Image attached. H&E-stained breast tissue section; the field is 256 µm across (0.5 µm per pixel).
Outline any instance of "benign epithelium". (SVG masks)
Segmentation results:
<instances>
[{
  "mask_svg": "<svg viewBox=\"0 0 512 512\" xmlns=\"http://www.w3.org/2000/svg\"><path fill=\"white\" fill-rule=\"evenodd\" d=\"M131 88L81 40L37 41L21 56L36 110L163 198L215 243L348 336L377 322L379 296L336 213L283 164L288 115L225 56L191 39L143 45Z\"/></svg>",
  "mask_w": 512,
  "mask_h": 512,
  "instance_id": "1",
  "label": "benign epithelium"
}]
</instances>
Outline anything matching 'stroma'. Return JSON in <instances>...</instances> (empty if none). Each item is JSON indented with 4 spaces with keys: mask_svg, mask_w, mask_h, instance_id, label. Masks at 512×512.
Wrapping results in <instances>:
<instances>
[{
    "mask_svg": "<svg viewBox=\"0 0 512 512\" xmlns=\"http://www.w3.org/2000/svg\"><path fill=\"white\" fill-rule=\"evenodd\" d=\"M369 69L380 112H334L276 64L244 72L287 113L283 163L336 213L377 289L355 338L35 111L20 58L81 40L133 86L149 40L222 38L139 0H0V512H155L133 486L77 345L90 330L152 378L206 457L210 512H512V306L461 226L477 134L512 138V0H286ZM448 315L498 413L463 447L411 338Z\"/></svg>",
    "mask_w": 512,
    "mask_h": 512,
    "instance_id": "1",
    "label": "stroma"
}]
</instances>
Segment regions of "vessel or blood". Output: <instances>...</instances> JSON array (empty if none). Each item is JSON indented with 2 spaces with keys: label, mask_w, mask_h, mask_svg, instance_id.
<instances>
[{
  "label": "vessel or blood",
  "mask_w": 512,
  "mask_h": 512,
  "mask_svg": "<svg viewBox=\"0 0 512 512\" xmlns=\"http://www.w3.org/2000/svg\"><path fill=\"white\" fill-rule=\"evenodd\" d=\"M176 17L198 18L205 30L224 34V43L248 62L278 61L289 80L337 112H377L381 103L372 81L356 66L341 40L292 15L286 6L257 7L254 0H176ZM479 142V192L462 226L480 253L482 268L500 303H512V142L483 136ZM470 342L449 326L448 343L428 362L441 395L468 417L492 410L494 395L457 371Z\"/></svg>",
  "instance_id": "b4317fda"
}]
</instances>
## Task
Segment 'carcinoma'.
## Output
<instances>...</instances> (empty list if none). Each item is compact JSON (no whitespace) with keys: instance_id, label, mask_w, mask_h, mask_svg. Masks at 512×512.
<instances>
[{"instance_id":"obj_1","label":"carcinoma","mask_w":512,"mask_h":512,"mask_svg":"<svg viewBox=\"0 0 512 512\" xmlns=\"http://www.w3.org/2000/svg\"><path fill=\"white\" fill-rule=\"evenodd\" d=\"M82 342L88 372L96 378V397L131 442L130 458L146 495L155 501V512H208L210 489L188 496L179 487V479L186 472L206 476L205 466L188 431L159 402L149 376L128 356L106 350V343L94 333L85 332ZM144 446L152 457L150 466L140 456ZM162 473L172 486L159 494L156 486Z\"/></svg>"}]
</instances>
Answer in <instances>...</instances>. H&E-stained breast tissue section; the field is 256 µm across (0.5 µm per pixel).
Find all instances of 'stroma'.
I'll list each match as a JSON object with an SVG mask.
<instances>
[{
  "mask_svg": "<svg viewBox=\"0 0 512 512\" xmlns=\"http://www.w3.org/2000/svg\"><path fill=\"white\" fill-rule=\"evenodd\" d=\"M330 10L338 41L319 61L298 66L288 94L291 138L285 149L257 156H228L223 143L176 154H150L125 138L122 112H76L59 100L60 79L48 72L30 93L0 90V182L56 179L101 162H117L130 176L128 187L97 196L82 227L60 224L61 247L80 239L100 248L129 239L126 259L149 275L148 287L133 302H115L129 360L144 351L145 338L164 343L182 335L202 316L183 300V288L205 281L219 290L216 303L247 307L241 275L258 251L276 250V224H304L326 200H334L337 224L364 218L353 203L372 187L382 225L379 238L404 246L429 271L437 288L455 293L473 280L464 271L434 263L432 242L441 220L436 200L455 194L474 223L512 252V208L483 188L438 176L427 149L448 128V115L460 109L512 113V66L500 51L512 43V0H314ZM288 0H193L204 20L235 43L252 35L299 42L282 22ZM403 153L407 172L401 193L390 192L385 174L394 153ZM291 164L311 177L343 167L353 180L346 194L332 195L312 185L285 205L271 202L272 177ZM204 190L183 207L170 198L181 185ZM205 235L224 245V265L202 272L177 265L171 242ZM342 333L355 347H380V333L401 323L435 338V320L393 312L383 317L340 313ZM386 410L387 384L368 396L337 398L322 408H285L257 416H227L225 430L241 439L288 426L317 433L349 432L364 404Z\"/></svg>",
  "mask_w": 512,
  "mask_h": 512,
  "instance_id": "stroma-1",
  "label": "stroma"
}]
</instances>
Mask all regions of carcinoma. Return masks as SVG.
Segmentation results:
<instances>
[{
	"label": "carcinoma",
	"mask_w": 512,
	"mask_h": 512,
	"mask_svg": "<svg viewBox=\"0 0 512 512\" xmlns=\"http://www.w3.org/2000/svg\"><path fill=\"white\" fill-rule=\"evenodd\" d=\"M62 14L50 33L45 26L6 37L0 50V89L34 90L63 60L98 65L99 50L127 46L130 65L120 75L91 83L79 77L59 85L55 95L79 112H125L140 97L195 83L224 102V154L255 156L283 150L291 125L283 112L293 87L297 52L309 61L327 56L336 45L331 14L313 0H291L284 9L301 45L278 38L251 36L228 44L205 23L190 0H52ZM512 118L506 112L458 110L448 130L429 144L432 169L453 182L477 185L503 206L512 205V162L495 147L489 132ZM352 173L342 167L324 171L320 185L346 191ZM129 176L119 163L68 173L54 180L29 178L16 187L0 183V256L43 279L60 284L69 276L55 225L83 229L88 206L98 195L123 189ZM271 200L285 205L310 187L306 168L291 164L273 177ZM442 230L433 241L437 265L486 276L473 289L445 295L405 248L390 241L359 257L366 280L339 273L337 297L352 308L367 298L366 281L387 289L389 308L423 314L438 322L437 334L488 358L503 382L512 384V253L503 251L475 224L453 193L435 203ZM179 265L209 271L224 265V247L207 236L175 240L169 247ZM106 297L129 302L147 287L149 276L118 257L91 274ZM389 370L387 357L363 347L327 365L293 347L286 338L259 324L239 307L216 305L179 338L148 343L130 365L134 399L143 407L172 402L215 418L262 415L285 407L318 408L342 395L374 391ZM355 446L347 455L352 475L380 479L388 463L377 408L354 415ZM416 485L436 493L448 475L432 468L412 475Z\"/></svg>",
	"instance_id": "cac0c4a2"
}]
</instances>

+ + + +

GOAL:
Go through the data above and find the lines with the word "pixel". Copy each of those lines.

TASK SOLUTION:
Image attached. H&E-stained breast tissue section; the field is 256 µm across (0.5 µm per pixel).
Answer in <instances>...</instances>. H&E-stained breast tissue section; the field is 256 µm across (0.5 µm per pixel).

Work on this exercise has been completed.